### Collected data
########################################
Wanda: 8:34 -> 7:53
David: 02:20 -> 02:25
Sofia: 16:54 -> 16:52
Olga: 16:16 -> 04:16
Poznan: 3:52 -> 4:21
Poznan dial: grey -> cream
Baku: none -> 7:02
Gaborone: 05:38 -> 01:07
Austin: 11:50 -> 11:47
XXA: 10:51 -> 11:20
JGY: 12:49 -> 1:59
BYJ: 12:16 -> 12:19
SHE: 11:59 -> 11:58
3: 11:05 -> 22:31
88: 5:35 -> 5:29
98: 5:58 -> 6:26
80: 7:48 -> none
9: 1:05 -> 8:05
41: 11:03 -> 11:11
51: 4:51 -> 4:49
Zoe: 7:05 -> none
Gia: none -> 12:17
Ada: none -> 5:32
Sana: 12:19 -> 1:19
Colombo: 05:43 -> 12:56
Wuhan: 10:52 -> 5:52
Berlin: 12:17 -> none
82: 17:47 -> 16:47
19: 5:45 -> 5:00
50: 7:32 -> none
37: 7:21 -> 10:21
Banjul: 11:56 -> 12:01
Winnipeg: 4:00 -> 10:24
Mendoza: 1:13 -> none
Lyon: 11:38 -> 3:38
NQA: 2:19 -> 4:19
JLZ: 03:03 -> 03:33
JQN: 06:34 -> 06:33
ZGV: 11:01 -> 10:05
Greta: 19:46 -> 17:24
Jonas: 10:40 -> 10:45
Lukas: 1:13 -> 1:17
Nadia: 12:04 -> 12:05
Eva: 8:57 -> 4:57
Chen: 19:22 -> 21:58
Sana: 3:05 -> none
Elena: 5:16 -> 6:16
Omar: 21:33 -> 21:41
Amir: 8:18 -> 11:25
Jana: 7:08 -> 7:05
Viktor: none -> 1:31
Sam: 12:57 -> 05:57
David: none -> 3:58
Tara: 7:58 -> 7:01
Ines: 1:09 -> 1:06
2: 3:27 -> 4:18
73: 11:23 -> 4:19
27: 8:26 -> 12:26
########################################
Convert all of the rows above into a numbered list, leaving out any blank lines.

### Response below
1. Wanda: 8:34 -> 7:53
2. David: 02:20 -> 02:25
3. Sofia: 16:54 -> 16:52
4. Olga: 16:16 -> 04:16
5. Poznan: 3:52 -> 4:21
6. Poznan dial: grey -> cream
7. Baku: none -> 7:02
8. Gaborone: 05:38 -> 01:07
9. Austin: 11:50 -> 11:47
10. XXA: 10:51 -> 11:20
11. JGY: 12:49 -> 1:59
12. BYJ: 12:16 -> 12:19
13. SHE: 11:59 -> 11:58
14. 3: 11:05 -> 22:31
15. 88: 5:35 -> 5:29
16. 98: 5:58 -> 6:26
17. 80: 7:48 -> none
18. 9: 1:05 -> 8:05
19. 41: 11:03 -> 11:11
20. 51: 4:51 -> 4:49
21. Zoe: 7:05 -> none
22. Gia: none -> 12:17
23. Ada: none -> 5:32
24. Sana: 12:19 -> 1:19
25. Colombo: 05:43 -> 12:56
26. Wuhan: 10:52 -> 5:52
27. Berlin: 12:17 -> none
28. 82: 17:47 -> 16:47
29. 19: 5:45 -> 5:00
30. 50: 7:32 -> none
31. 37: 7:21 -> 10:21
32. Banjul: 11:56 -> 12:01
33. Winnipeg: 4:00 -> 10:24
34. Mendoza: 1:13 -> none
35. Lyon: 11:38 -> 3:38
36. NQA: 2:19 -> 4:19
37. JLZ: 03:03 -> 03:33
38. JQN: 06:34 -> 06:33
39. ZGV: 11:01 -> 10:05
40. Greta: 19:46 -> 17:24
41. Jonas: 10:40 -> 10:45
42. Lukas: 1:13 -> 1:17
43. Nadia: 12:04 -> 12:05
44. Eva: 8:57 -> 4:57
45. Chen: 19:22 -> 21:58
46. Sana: 3:05 -> none
47. Elena: 5:16 -> 6:16
48. Omar: 21:33 -> 21:41
49. Amir: 8:18 -> 11:25
50. Jana: 7:08 -> 7:05
51. Viktor: none -> 1:31
52. Sam: 12:57 -> 05:57
53. David: none -> 3:58
54. Tara: 7:58 -> 7:01
55. Ines: 1:09 -> 1:06
56. 2: 3:27 -> 4:18
57. 73: 11:23 -> 4:19
58. 27: 8:26 -> 12:26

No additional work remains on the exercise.